Try it:
Every entry is to be returned as it stands, apart from the pictures.

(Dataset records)

========================================

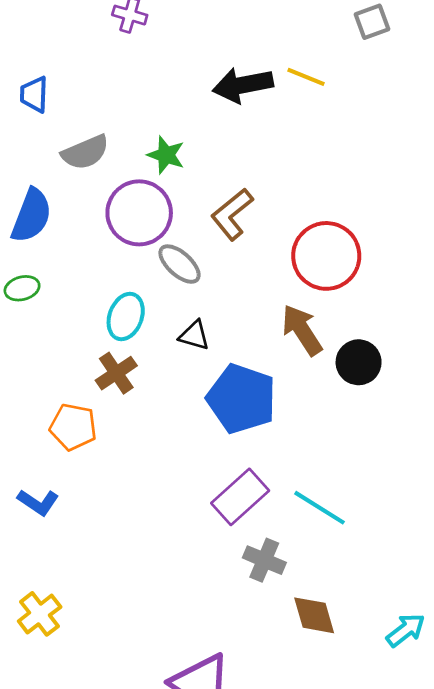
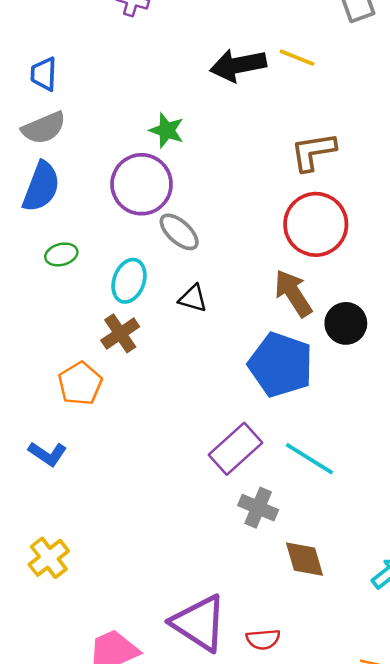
gray semicircle: (85, 152) -> (44, 128), moved
brown L-shape: (232, 214) -> (313, 152), moved, turned 30
green ellipse: (22, 288) -> (61, 254), moved
blue pentagon: (241, 399) -> (281, 365), moved
orange pentagon: (73, 427) -> (80, 384), turned 30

========================================

Response area:
gray semicircle: (85, 152) -> (44, 128), moved
brown L-shape: (232, 214) -> (313, 152), moved, turned 30
green ellipse: (22, 288) -> (61, 254), moved
blue pentagon: (241, 399) -> (281, 365), moved
orange pentagon: (73, 427) -> (80, 384), turned 30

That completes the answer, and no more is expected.